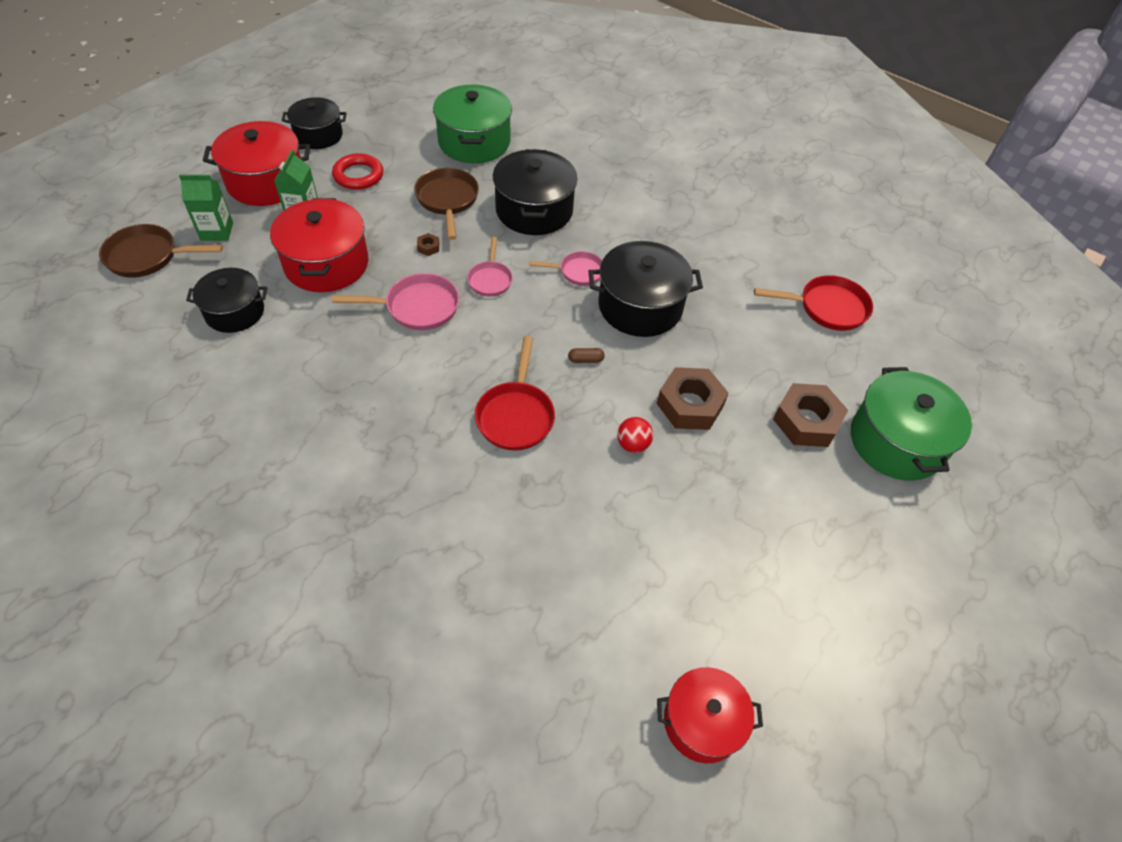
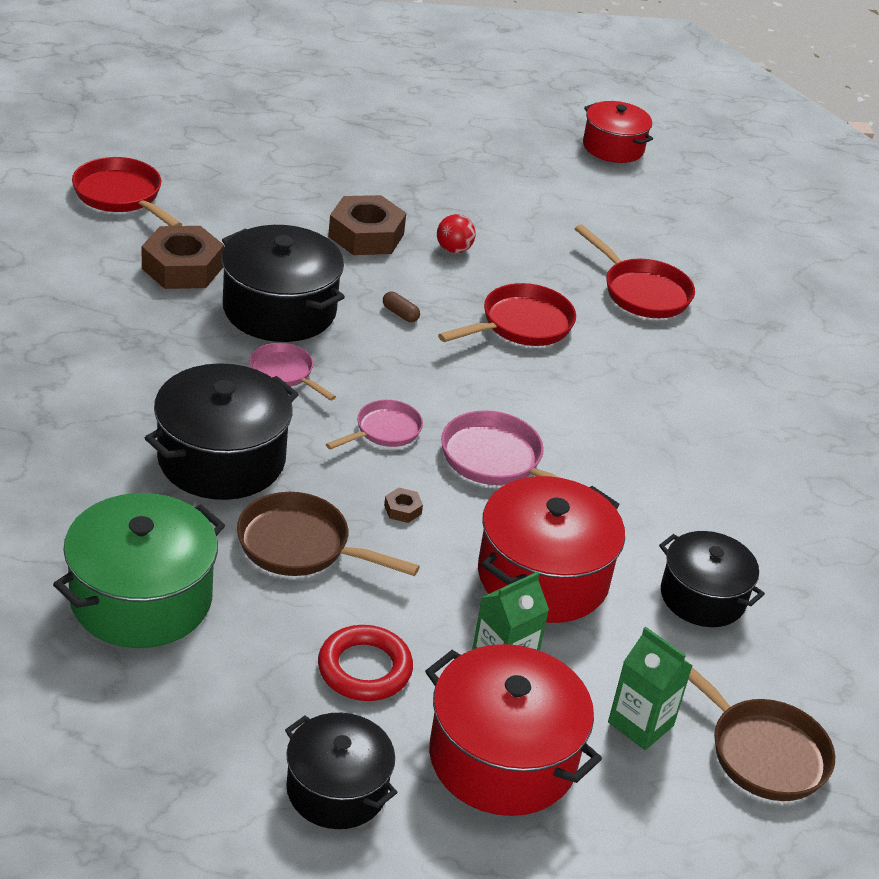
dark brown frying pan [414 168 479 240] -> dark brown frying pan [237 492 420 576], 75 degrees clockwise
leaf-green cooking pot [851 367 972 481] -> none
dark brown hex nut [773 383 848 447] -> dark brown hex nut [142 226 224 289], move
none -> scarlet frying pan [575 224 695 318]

▶ [WHAT IS REQUIRED]
Say how many lines in this material hold "none", and say nothing else.

▶ [TASK SOLUTION]
2